**Work order**
The response should consist of the data below, copied exactly, with no pictures in it.

*** Opening Given entries ***

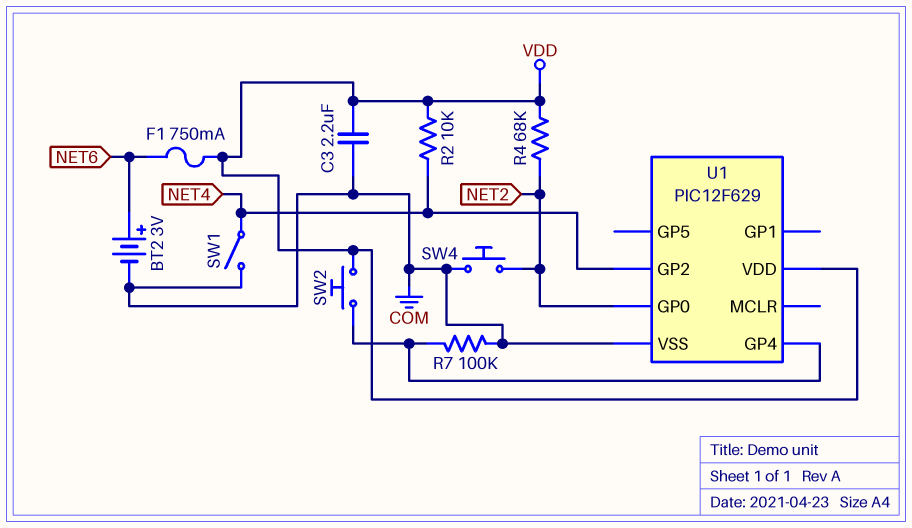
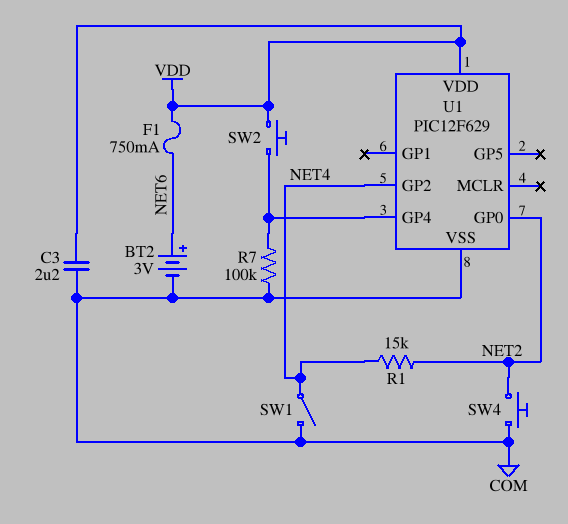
R1: none -> 15k (NET2, NET4)
R2: 10k (NET4, VDD) -> none
R4: 68k (NET2, VDD) -> none

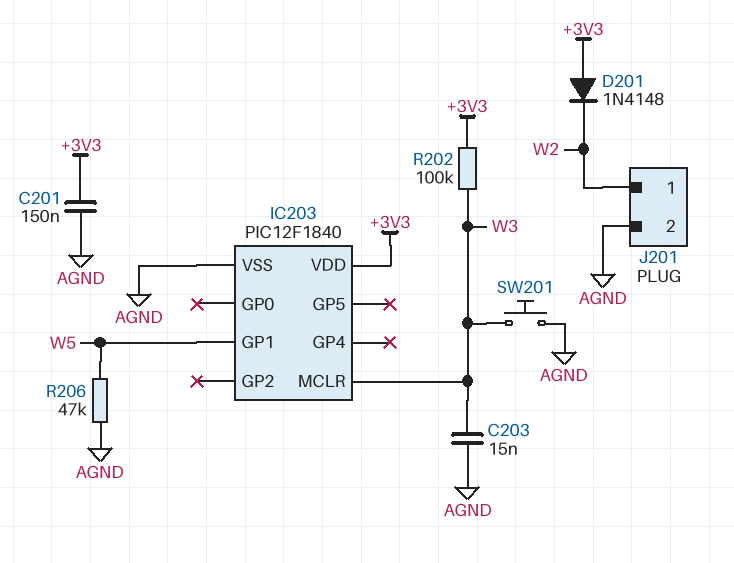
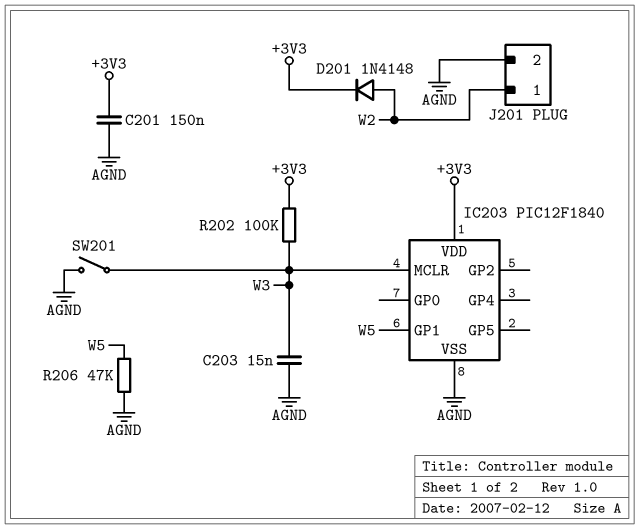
D201: diode 1N4148 (A +3V3, K W2) -> diode 1N4148 (A W2, K +3V3)
SW201: button (AGND, W3) -> switch (AGND, W3)

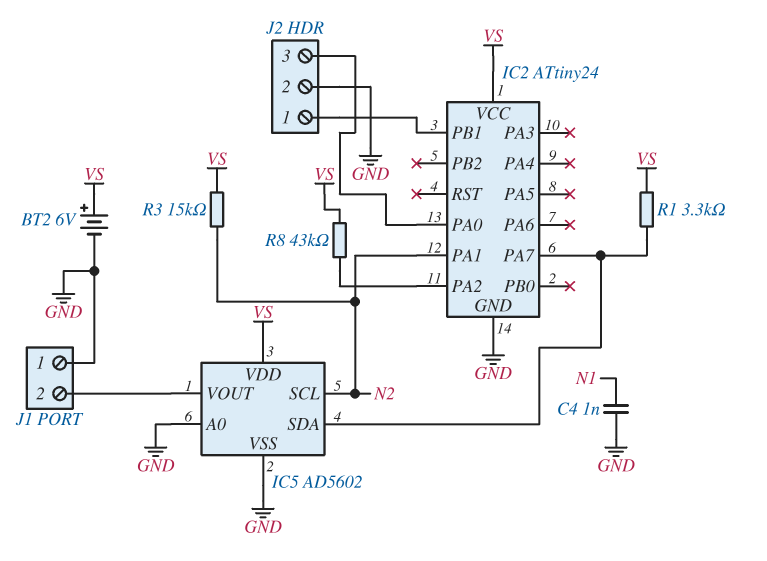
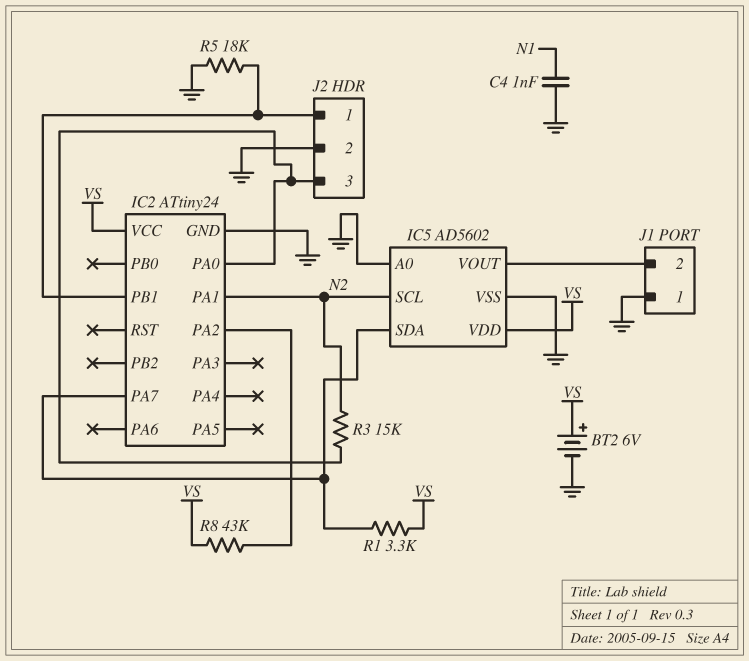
R3: 15k (N2, VS) -> 15k (IC2/PA0, N2)
R5: none -> 18k (GND, IC2/PB1)

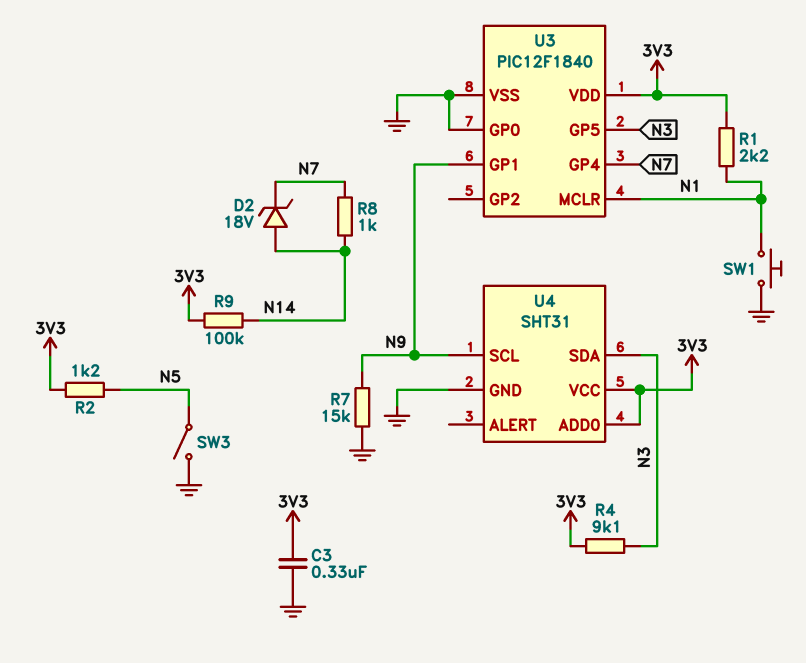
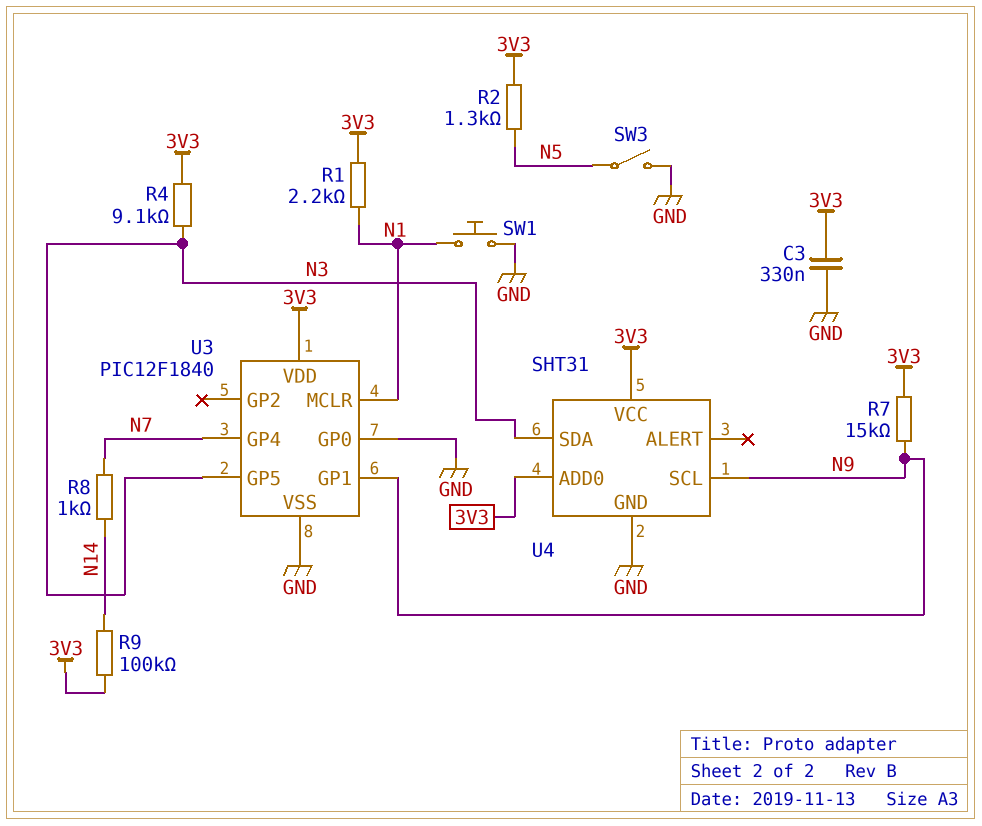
D2: zener 18V (A N14, K N7) -> none
R2: 1.2k (3V3, N5) -> 1.3k (3V3, N5)
R7: 15k (GND, N9) -> 15k (3V3, N9)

*** Closing Given entries ***

**Reply**
R1: none -> 15k (NET2, NET4)
R2: 10k (NET4, VDD) -> none
R4: 68k (NET2, VDD) -> none

D201: diode 1N4148 (A +3V3, K W2) -> diode 1N4148 (A W2, K +3V3)
SW201: button (AGND, W3) -> switch (AGND, W3)

R3: 15k (N2, VS) -> 15k (IC2/PA0, N2)
R5: none -> 18k (GND, IC2/PB1)

D2: zener 18V (A N14, K N7) -> none
R2: 1.2k (3V3, N5) -> 1.3k (3V3, N5)
R7: 15k (GND, N9) -> 15k (3V3, N9)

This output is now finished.